* **Problem details**: Set the records down again in full, with every word kept.

* **Available data**:
---+---
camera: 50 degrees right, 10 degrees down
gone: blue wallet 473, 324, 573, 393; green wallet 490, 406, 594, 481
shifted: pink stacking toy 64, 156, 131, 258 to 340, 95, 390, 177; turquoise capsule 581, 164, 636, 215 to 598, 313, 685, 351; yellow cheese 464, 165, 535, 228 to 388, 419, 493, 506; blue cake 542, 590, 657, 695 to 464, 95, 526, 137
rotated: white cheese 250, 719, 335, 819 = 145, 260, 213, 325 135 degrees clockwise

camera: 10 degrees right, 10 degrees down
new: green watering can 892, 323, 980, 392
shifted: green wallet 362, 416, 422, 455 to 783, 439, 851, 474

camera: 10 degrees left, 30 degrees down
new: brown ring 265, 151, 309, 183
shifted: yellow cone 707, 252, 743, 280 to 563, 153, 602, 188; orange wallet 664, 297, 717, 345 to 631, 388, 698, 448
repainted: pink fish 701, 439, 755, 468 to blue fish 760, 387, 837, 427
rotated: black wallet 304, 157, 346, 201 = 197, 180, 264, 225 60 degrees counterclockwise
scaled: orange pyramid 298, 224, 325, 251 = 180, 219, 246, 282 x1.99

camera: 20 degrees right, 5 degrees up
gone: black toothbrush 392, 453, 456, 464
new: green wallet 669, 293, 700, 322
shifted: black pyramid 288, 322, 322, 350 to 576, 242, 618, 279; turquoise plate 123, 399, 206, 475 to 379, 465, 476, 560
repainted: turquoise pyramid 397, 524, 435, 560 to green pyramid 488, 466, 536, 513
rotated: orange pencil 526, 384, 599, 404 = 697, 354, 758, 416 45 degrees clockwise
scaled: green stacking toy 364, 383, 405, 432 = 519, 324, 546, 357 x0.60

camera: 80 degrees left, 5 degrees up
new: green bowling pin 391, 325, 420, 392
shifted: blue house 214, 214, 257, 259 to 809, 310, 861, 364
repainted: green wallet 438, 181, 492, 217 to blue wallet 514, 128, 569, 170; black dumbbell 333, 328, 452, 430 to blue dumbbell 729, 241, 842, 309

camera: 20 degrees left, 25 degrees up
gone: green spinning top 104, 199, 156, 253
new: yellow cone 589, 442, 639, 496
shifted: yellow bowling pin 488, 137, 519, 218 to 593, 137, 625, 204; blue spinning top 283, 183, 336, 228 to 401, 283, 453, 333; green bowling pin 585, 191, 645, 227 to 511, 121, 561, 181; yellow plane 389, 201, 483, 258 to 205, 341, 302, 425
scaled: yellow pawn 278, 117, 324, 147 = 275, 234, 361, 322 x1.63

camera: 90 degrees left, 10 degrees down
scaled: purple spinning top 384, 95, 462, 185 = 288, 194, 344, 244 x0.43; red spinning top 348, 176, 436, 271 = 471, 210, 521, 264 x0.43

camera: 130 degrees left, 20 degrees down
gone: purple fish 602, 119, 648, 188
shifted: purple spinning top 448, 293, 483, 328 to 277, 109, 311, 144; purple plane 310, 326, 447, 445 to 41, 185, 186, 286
---+---
* **Response area**:
camera: 50 degrees right, 10 degrees down
gone: blue wallet 473, 324, 573, 393; green wallet 490, 406, 594, 481
shifted: pink stacking toy 64, 156, 131, 258 to 340, 95, 390, 177; turquoise capsule 581, 164, 636, 215 to 598, 313, 685, 351; yellow cheese 464, 165, 535, 228 to 388, 419, 493, 506; blue cake 542, 590, 657, 695 to 464, 95, 526, 137
rotated: white cheese 250, 719, 335, 819 = 145, 260, 213, 325 135 degrees clockwise

camera: 10 degrees right, 10 degrees down
new: green watering can 892, 323, 980, 392
shifted: green wallet 362, 416, 422, 455 to 783, 439, 851, 474

camera: 10 degrees left, 30 degrees down
new: brown ring 265, 151, 309, 183
shifted: yellow cone 707, 252, 743, 280 to 563, 153, 602, 188; orange wallet 664, 297, 717, 345 to 631, 388, 698, 448
repainted: pink fish 701, 439, 755, 468 to blue fish 760, 387, 837, 427
rotated: black wallet 304, 157, 346, 201 = 197, 180, 264, 225 60 degrees counterclockwise
scaled: orange pyramid 298, 224, 325, 251 = 180, 219, 246, 282 x1.99

camera: 20 degrees right, 5 degrees up
gone: black toothbrush 392, 453, 456, 464
new: green wallet 669, 293, 700, 322
shifted: black pyramid 288, 322, 322, 350 to 576, 242, 618, 279; turquoise plate 123, 399, 206, 475 to 379, 465, 476, 560
repainted: turquoise pyramid 397, 524, 435, 560 to green pyramid 488, 466, 536, 513
rotated: orange pencil 526, 384, 599, 404 = 697, 354, 758, 416 45 degrees clockwise
scaled: green stacking toy 364, 383, 405, 432 = 519, 324, 546, 357 x0.60

camera: 80 degrees left, 5 degrees up
new: green bowling pin 391, 325, 420, 392
shifted: blue house 214, 214, 257, 259 to 809, 310, 861, 364
repainted: green wallet 438, 181, 492, 217 to blue wallet 514, 128, 569, 170; black dumbbell 333, 328, 452, 430 to blue dumbbell 729, 241, 842, 309

camera: 20 degrees left, 25 degrees up
gone: green spinning top 104, 199, 156, 253
new: yellow cone 589, 442, 639, 496
shifted: yellow bowling pin 488, 137, 519, 218 to 593, 137, 625, 204; blue spinning top 283, 183, 336, 228 to 401, 283, 453, 333; green bowling pin 585, 191, 645, 227 to 511, 121, 561, 181; yellow plane 389, 201, 483, 258 to 205, 341, 302, 425
scaled: yellow pawn 278, 117, 324, 147 = 275, 234, 361, 322 x1.63

camera: 90 degrees left, 10 degrees down
scaled: purple spinning top 384, 95, 462, 185 = 288, 194, 344, 244 x0.43; red spinning top 348, 176, 436, 271 = 471, 210, 521, 264 x0.43

camera: 130 degrees left, 20 degrees down
gone: purple fish 602, 119, 648, 188
shifted: purple spinning top 448, 293, 483, 328 to 277, 109, 311, 144; purple plane 310, 326, 447, 445 to 41, 185, 186, 286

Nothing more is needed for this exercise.